In the material below, find each line with the string "DGND" and copy it.

##########

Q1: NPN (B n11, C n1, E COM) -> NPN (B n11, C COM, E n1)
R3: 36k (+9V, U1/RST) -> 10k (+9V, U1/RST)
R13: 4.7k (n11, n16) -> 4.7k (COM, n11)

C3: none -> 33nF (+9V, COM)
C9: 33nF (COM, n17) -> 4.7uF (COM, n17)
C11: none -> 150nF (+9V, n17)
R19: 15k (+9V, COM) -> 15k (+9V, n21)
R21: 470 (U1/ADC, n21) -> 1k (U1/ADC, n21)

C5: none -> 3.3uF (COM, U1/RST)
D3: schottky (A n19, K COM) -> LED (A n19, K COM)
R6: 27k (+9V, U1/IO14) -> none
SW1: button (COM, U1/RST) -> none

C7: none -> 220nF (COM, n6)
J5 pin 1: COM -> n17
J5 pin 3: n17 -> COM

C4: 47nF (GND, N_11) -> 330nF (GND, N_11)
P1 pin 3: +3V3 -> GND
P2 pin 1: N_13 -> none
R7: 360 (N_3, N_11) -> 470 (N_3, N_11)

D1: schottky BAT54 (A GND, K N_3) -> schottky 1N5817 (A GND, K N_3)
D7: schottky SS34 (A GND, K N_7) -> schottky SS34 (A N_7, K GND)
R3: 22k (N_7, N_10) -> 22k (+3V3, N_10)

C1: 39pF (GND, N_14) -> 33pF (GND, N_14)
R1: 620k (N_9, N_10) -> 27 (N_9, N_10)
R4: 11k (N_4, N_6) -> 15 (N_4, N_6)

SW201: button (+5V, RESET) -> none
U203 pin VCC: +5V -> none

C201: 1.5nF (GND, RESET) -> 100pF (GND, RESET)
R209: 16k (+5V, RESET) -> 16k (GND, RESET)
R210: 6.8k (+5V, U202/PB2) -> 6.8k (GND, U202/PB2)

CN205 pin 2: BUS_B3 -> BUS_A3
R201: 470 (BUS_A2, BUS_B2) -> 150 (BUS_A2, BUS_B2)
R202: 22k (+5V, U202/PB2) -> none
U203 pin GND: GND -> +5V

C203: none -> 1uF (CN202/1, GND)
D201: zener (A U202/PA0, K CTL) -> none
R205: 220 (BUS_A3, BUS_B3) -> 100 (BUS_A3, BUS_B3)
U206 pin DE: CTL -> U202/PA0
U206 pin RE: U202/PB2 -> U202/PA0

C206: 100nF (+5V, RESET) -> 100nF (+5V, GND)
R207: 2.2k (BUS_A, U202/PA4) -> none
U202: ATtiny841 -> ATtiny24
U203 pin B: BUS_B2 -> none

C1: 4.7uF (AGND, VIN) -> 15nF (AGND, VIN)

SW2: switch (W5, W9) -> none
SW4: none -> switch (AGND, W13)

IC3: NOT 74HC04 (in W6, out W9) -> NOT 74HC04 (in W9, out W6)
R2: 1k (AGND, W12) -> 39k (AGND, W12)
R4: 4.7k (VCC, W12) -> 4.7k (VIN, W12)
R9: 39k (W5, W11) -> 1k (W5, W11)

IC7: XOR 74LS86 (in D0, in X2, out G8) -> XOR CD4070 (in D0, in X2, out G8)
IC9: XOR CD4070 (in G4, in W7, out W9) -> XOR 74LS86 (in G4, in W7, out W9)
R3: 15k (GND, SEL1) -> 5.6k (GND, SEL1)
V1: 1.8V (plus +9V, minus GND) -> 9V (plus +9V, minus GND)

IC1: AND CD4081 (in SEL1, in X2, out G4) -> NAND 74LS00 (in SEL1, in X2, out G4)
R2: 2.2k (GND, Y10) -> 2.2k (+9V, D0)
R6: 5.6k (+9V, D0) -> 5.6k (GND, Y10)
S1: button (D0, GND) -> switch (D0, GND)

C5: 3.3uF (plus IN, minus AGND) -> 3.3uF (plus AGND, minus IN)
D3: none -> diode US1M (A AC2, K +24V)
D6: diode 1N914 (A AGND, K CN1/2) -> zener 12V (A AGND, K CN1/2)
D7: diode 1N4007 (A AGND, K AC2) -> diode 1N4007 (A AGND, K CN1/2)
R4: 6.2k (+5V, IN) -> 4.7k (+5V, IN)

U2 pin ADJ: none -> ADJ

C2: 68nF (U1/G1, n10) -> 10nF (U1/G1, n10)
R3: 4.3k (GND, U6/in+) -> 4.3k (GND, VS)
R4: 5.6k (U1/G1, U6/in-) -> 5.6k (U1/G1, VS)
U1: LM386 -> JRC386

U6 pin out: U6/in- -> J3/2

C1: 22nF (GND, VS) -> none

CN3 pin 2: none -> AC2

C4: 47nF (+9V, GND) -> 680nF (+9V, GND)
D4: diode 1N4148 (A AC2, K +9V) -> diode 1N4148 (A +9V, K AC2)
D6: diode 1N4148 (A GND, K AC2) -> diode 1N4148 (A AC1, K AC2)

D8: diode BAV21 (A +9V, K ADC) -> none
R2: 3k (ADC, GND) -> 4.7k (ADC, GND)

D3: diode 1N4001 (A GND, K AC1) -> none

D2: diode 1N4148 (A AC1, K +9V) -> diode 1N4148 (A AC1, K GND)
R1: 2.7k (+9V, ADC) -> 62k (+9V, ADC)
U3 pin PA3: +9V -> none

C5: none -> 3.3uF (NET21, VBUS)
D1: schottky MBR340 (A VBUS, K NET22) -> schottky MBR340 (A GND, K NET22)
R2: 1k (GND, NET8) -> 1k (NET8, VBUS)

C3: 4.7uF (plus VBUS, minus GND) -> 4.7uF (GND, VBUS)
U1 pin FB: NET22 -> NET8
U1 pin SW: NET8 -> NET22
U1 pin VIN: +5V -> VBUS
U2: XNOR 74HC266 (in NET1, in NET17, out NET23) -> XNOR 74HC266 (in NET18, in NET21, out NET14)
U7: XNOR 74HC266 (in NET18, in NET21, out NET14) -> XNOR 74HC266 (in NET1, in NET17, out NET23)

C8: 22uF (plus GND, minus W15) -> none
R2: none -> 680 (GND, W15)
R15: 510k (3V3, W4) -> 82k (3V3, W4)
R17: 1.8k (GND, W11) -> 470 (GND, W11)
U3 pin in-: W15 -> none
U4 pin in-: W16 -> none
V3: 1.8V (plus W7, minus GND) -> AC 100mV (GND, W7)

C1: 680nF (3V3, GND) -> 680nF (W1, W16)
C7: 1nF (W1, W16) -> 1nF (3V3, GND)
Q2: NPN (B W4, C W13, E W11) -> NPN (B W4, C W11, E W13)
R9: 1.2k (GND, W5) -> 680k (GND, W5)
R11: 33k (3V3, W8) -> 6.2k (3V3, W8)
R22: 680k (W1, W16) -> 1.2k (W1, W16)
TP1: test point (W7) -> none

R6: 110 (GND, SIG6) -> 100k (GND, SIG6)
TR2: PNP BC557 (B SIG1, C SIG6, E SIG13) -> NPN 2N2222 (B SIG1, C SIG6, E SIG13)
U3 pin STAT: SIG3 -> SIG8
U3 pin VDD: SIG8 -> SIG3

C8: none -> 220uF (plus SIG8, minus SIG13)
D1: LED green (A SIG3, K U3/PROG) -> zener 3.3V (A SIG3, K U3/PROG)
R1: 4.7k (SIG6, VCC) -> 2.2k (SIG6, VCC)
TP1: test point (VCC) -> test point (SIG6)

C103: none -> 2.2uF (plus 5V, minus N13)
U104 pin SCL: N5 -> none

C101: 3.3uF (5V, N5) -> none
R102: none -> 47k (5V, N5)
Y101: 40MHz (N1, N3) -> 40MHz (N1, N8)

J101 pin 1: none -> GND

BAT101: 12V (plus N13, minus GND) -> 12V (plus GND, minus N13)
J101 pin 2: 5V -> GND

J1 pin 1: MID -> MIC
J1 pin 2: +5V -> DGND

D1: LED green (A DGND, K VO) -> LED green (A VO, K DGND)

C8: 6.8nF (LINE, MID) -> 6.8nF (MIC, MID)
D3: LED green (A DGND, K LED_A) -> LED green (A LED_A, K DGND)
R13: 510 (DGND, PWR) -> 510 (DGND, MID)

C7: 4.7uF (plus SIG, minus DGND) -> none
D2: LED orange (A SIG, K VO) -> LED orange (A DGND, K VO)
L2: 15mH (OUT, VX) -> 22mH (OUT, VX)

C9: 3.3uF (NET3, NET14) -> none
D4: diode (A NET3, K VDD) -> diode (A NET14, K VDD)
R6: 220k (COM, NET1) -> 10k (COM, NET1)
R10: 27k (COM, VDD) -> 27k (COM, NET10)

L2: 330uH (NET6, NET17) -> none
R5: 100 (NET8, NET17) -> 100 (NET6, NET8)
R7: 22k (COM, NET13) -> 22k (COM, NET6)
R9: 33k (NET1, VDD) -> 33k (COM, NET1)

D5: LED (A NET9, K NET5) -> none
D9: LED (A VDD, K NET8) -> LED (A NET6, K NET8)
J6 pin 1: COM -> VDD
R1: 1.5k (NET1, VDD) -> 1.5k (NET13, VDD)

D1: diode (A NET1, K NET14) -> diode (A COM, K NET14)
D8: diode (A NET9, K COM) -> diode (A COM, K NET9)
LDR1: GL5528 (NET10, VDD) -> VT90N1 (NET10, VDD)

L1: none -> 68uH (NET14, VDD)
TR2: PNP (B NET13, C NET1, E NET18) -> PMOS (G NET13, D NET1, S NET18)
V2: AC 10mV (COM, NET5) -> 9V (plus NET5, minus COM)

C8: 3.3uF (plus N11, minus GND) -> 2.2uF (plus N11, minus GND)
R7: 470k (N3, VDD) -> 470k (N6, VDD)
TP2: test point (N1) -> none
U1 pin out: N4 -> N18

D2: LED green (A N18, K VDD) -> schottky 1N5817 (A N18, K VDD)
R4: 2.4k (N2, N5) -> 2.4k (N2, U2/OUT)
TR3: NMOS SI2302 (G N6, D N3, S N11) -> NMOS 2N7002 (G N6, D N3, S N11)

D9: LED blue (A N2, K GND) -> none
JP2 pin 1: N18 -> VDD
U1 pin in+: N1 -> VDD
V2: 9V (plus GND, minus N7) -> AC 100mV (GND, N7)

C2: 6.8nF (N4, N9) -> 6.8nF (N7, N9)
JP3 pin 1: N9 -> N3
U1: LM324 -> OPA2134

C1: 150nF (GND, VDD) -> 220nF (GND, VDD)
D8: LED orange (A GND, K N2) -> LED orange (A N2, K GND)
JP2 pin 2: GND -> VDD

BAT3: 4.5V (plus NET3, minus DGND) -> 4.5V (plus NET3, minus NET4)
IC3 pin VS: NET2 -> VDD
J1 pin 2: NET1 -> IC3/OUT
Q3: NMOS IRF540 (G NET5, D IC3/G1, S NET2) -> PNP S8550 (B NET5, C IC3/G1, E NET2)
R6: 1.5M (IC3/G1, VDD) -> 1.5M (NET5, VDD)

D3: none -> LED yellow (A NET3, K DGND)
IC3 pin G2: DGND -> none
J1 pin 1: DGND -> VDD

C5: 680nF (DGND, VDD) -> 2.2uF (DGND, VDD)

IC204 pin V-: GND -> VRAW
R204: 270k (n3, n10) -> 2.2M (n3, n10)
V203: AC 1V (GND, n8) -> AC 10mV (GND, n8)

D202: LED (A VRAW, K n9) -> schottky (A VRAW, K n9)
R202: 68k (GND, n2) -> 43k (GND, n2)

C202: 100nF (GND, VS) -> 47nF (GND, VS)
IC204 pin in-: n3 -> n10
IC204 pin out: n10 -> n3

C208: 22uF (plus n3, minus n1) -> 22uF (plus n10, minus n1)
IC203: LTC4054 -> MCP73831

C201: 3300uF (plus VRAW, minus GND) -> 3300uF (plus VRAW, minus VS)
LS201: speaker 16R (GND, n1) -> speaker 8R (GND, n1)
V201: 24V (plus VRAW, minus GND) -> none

##########

(Answer area):
J1 pin 2: +5V -> DGND
D1: LED green (A DGND, K VO) -> LED green (A VO, K DGND)
D3: LED green (A DGND, K LED_A) -> LED green (A LED_A, K DGND)
R13: 510 (DGND, PWR) -> 510 (DGND, MID)
C7: 4.7uF (plus SIG, minus DGND) -> none
D2: LED orange (A SIG, K VO) -> LED orange (A DGND, K VO)
BAT3: 4.5V (plus NET3, minus DGND) -> 4.5V (plus NET3, minus NET4)
D3: none -> LED yellow (A NET3, K DGND)
IC3 pin G2: DGND -> none
J1 pin 1: DGND -> VDD
C5: 680nF (DGND, VDD) -> 2.2uF (DGND, VDD)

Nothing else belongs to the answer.